Whatever pictures the entries hold, omit them, and output exactly the lines from the one containing "purple pentagon: rotated" through the final line.

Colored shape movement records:

>>

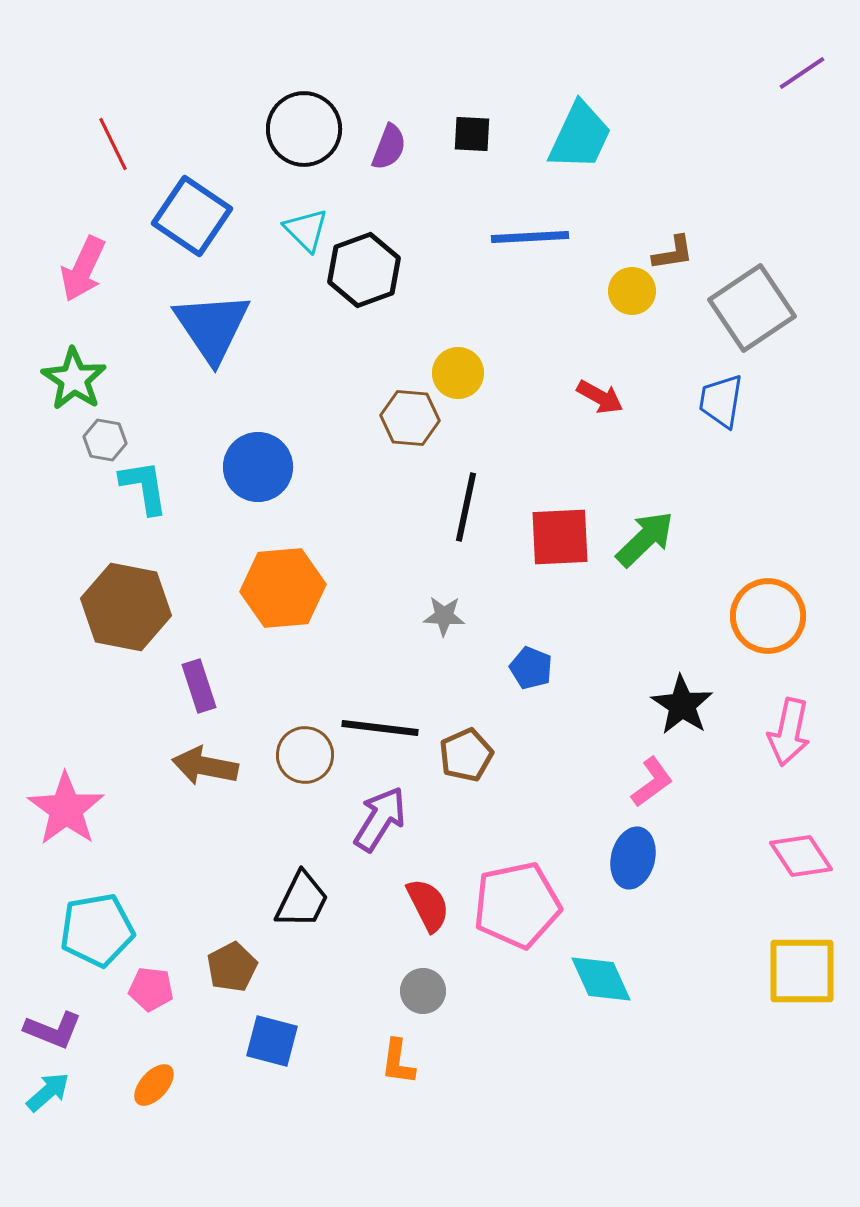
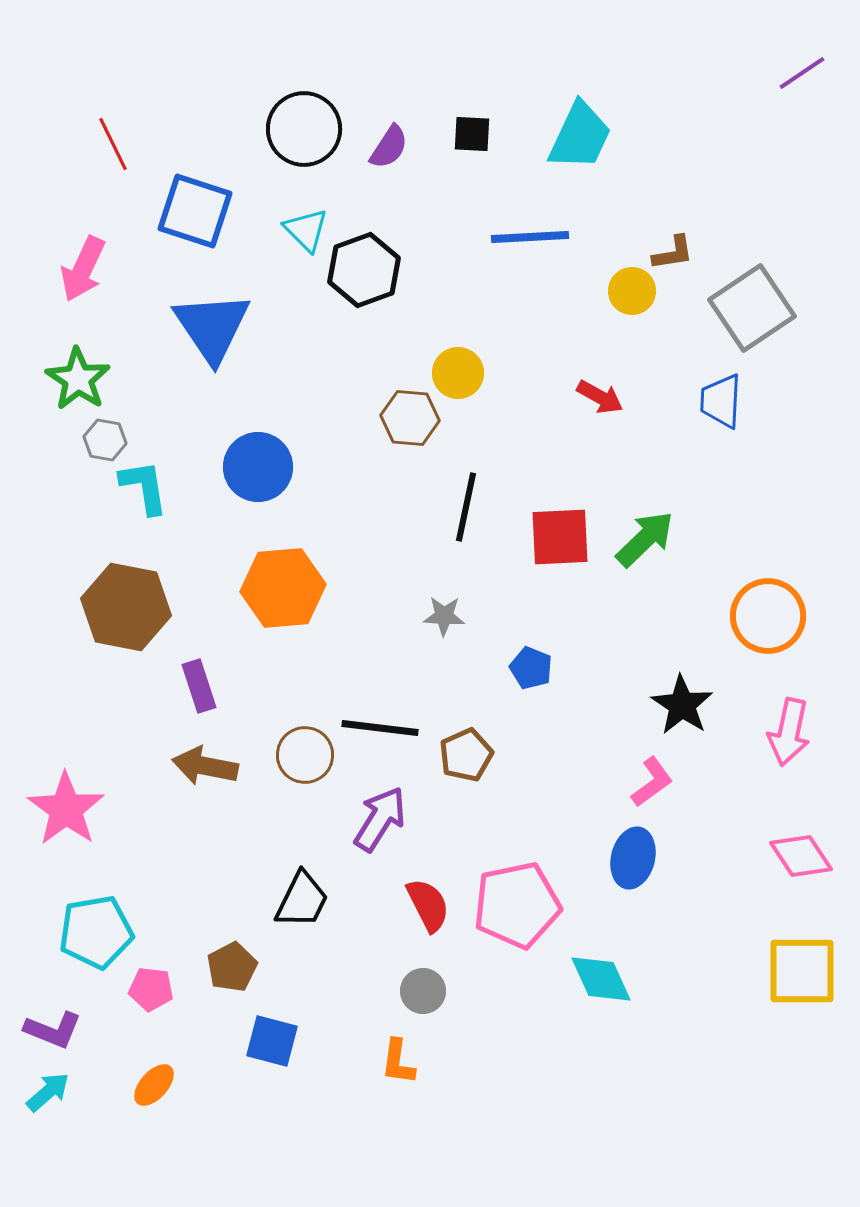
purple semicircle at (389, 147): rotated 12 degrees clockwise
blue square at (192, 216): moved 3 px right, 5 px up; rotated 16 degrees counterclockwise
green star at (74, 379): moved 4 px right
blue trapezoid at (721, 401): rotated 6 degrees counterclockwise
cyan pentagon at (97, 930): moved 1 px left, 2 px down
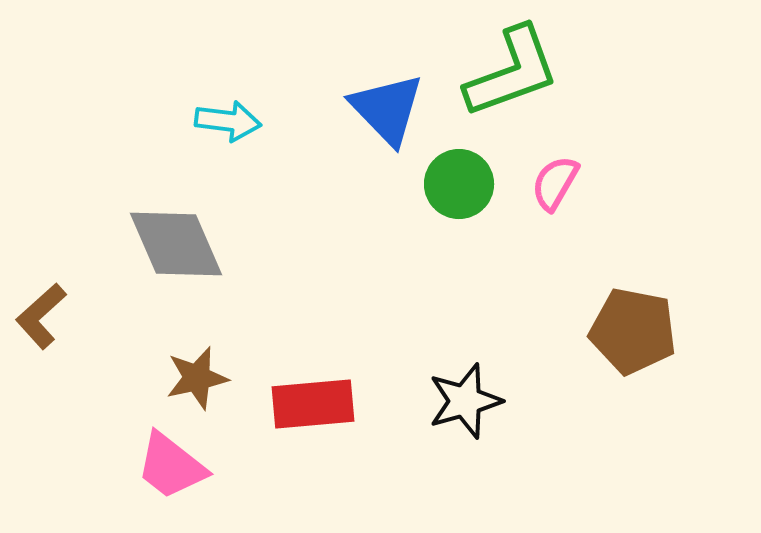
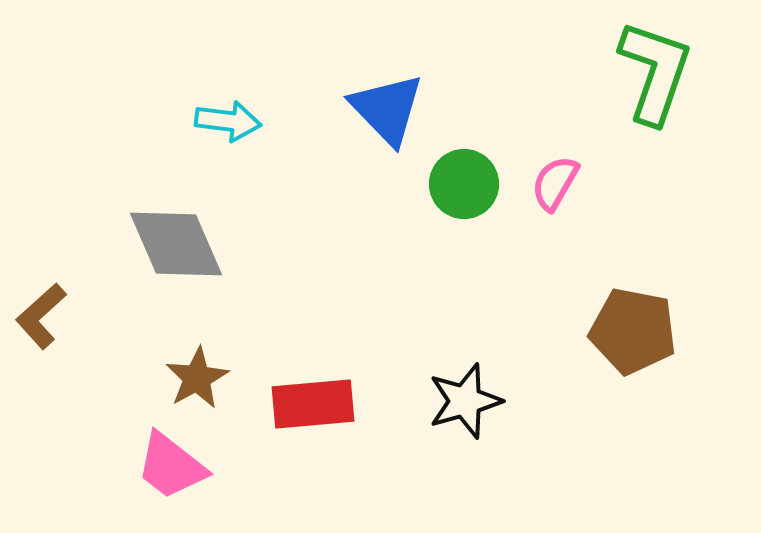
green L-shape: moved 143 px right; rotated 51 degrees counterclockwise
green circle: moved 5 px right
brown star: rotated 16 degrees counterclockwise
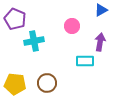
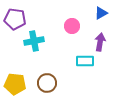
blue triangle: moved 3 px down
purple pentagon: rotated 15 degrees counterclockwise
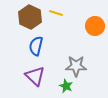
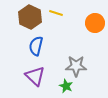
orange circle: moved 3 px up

<<

> [Output]:
purple pentagon: rotated 15 degrees counterclockwise
orange circle: moved 3 px up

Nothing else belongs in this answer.